Study material Block Start

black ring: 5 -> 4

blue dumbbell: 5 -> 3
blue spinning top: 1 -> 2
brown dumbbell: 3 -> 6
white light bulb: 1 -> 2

Study material Block End
Study material Block Start

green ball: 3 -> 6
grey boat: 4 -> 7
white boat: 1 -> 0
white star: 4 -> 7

Study material Block End

# What the task asks:
In the entries above, the lines from the one bearing "blue spinning top: 1 -> 2" up to and including the one bearing "white light bulb: 1 -> 2" should be transcribed exactly; no other line is wanted.

# Result of the exercise:
blue spinning top: 1 -> 2
brown dumbbell: 3 -> 6
white light bulb: 1 -> 2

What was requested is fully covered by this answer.